Records from a collection
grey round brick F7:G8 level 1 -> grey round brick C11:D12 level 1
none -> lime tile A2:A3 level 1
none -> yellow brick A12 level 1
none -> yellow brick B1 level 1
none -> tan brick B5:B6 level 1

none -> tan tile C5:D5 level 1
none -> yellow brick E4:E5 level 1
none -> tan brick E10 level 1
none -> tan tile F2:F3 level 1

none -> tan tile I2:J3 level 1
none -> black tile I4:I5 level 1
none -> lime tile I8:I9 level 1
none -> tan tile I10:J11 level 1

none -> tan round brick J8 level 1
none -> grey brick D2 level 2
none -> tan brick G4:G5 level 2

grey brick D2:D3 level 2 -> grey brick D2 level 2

--

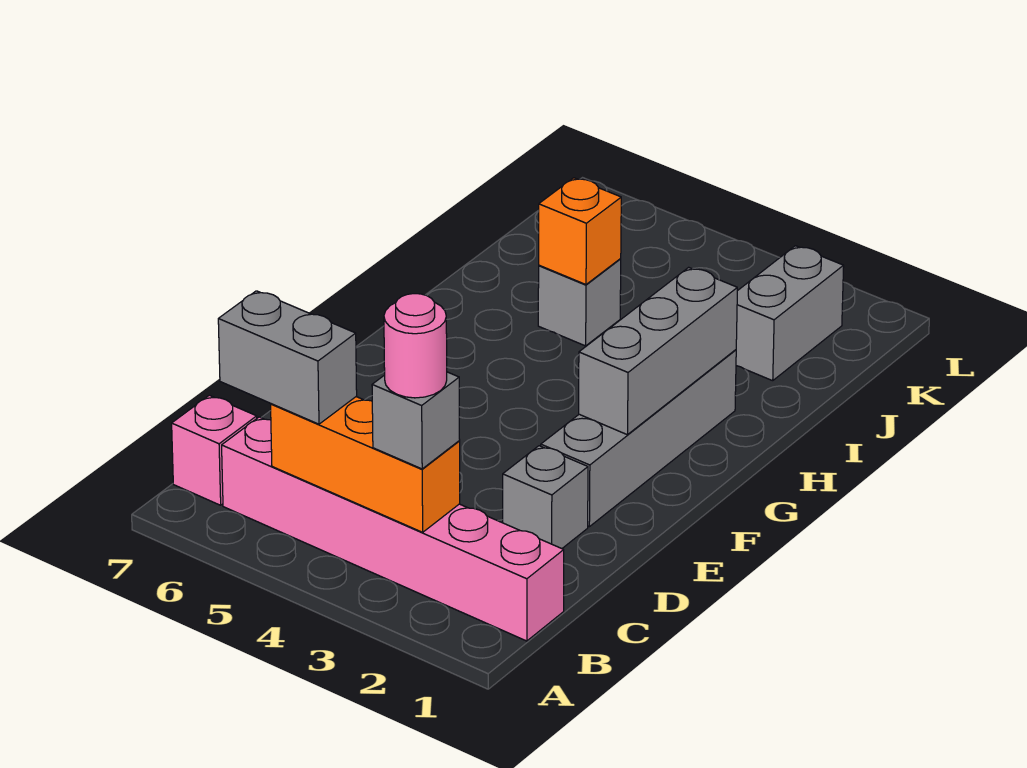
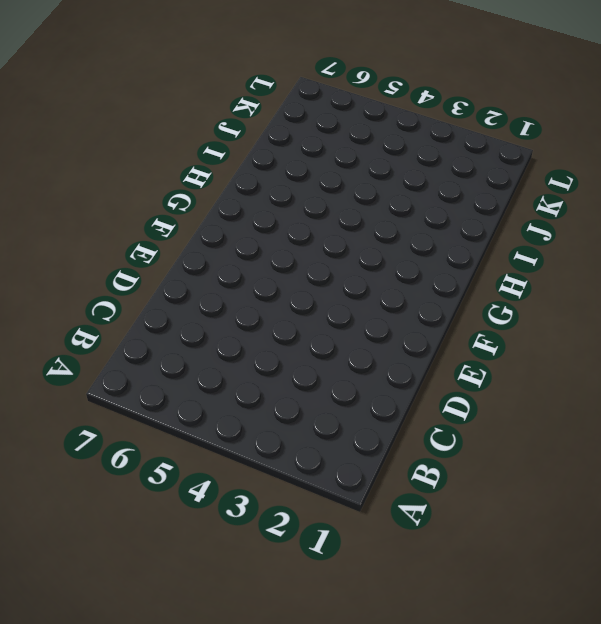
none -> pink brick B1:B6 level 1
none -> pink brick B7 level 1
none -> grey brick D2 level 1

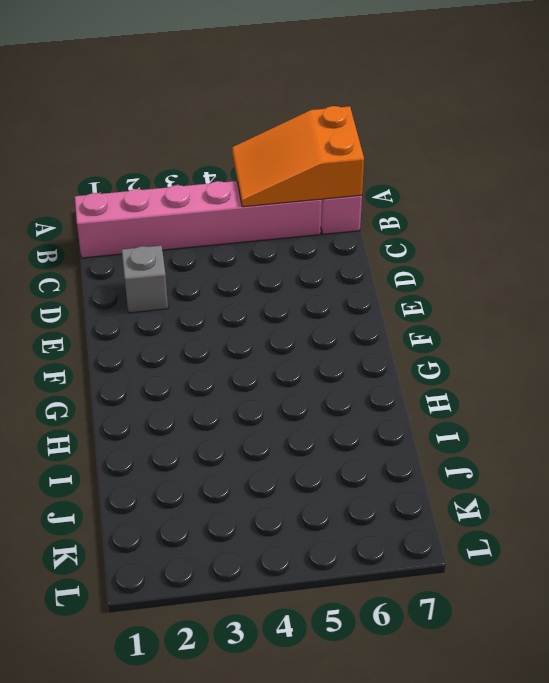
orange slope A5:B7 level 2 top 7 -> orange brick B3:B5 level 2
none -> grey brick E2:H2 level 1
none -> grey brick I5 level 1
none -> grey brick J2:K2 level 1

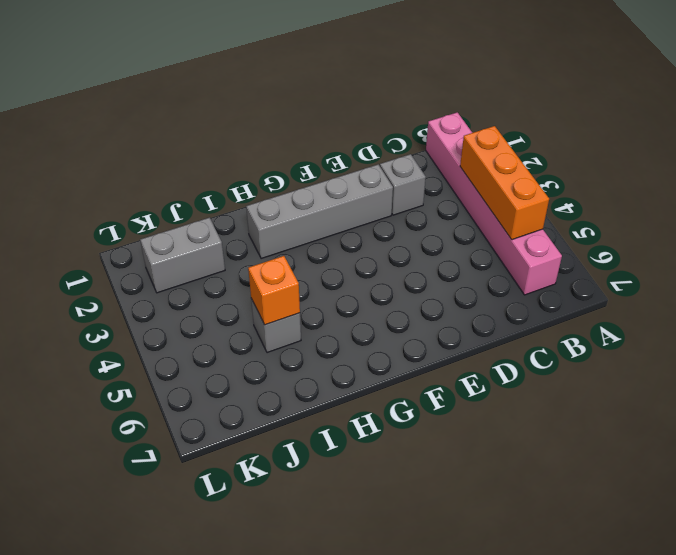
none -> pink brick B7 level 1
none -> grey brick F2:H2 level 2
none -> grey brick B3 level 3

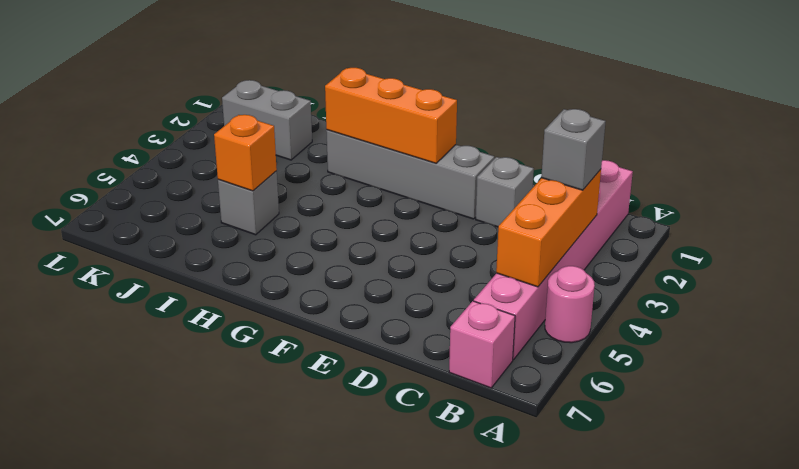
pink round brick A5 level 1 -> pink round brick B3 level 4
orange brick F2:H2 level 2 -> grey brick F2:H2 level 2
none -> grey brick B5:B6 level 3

==

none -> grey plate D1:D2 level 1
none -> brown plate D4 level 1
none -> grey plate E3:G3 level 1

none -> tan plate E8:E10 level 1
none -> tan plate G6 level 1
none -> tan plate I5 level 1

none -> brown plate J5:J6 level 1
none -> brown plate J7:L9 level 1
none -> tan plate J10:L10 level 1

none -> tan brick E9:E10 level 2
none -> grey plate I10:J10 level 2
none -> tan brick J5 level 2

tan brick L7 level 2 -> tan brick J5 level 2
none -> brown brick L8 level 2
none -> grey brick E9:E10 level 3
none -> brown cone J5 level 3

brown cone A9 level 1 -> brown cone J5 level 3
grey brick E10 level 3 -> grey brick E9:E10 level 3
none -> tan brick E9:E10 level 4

What is required
Your answer should be the exact lines above from the one with "grey round brick F7:G8" through the one with "none -> yellow brick E4:E5 level 1", both included, and nothing besides.

Response to the task
grey round brick F7:G8 level 1 -> grey round brick C11:D12 level 1
none -> lime tile A2:A3 level 1
none -> yellow brick A12 level 1
none -> yellow brick B1 level 1
none -> tan brick B5:B6 level 1

none -> tan tile C5:D5 level 1
none -> yellow brick E4:E5 level 1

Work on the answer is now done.